### Task statement
The answer must be the full listing, word for word, with no pictures in it.

### Material provided
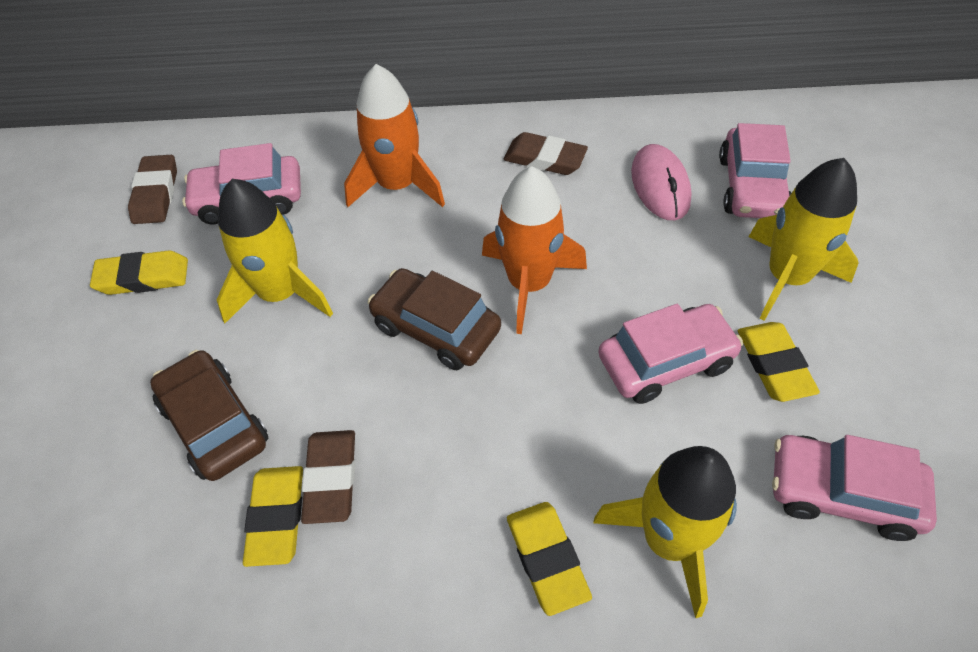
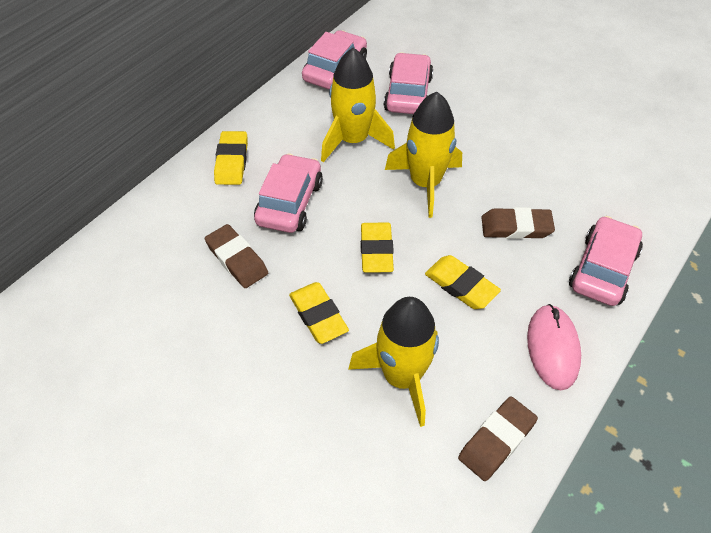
brown car: 2 -> 0
orange rocket: 2 -> 0

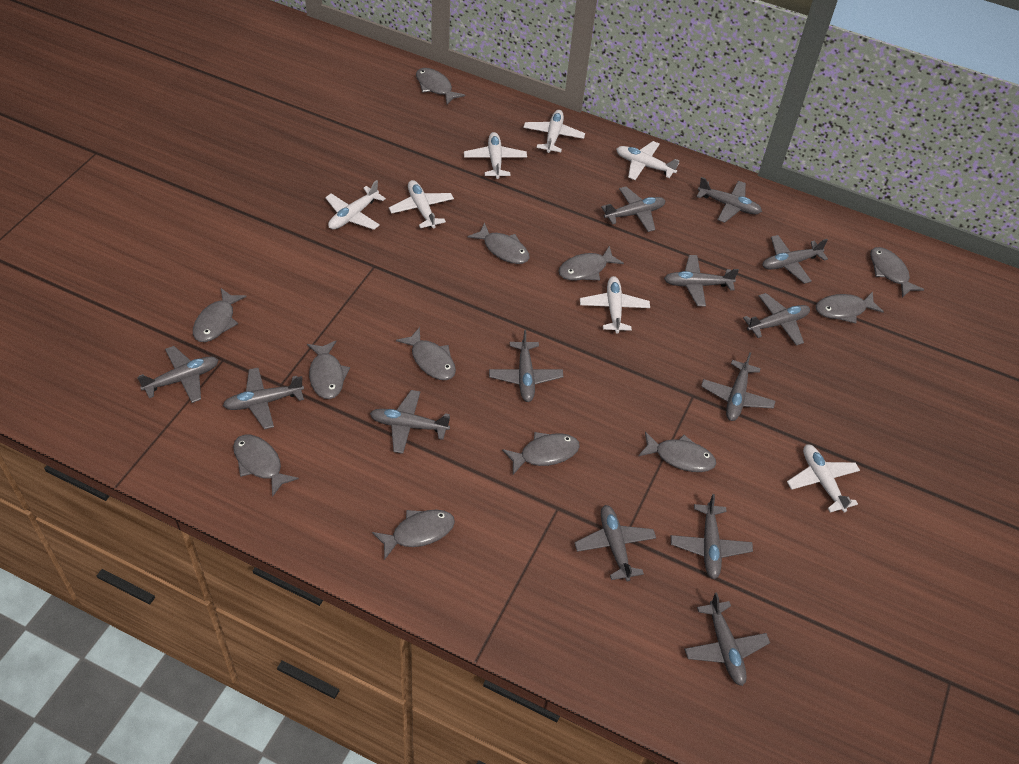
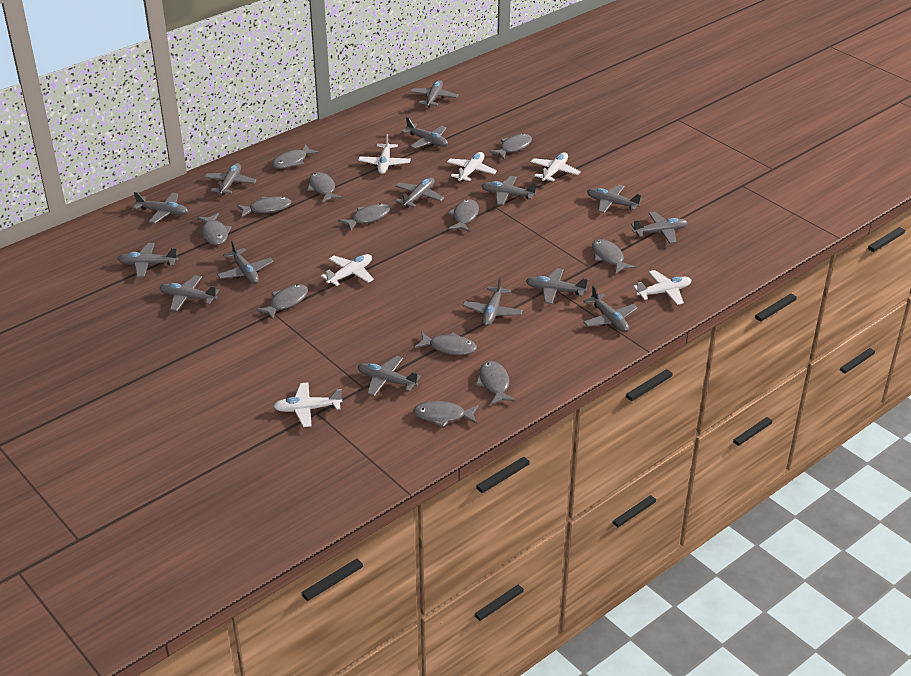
grey plane: 13 -> 15
white plane: 7 -> 6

### Reply to the task
brown car: 2 -> 0
orange rocket: 2 -> 0

grey plane: 13 -> 15
white plane: 7 -> 6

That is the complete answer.